[Start of Attachment]

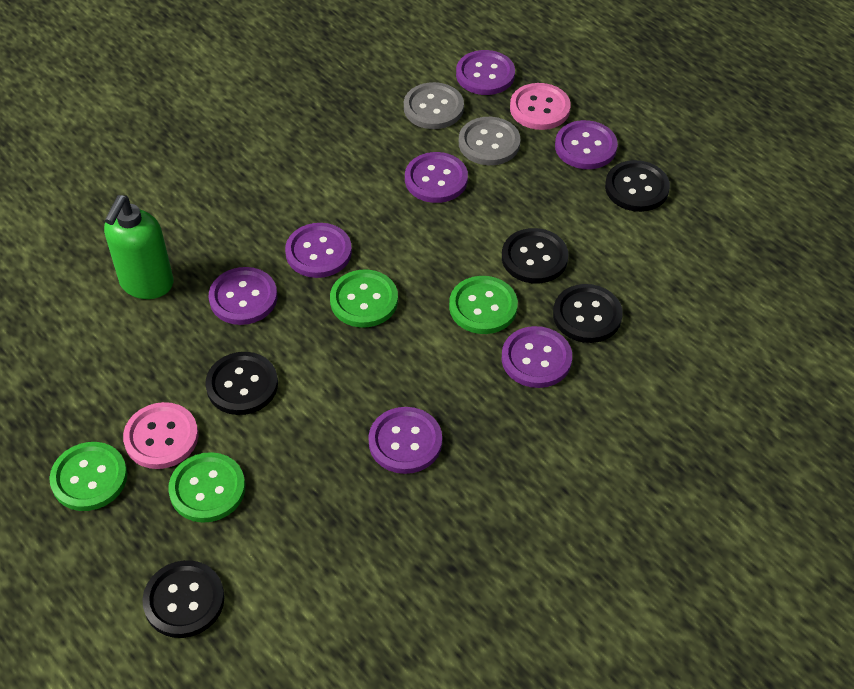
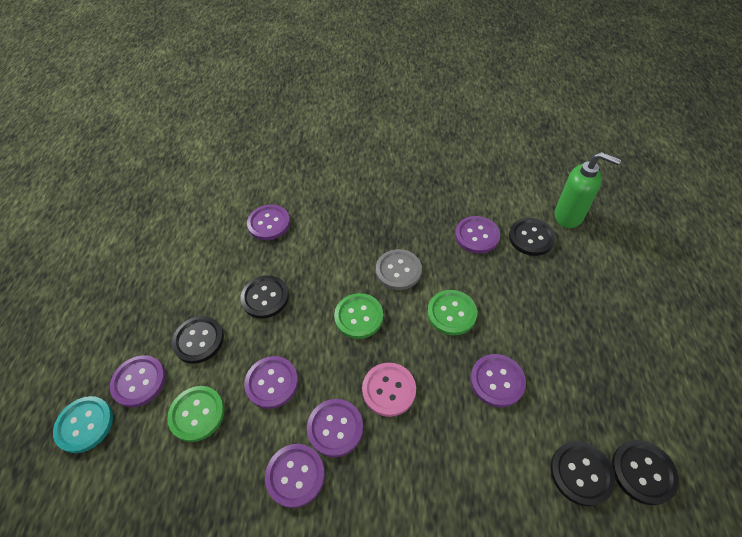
green button: 4 -> 3
grey button: 2 -> 1
pink button: 2 -> 1
turquoise button: 0 -> 1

[End of Attachment]

### [Try it]
An exact copy of all the lines above is required, with the pictures removed.

### [Solved exercise]
green button: 4 -> 3
grey button: 2 -> 1
pink button: 2 -> 1
turquoise button: 0 -> 1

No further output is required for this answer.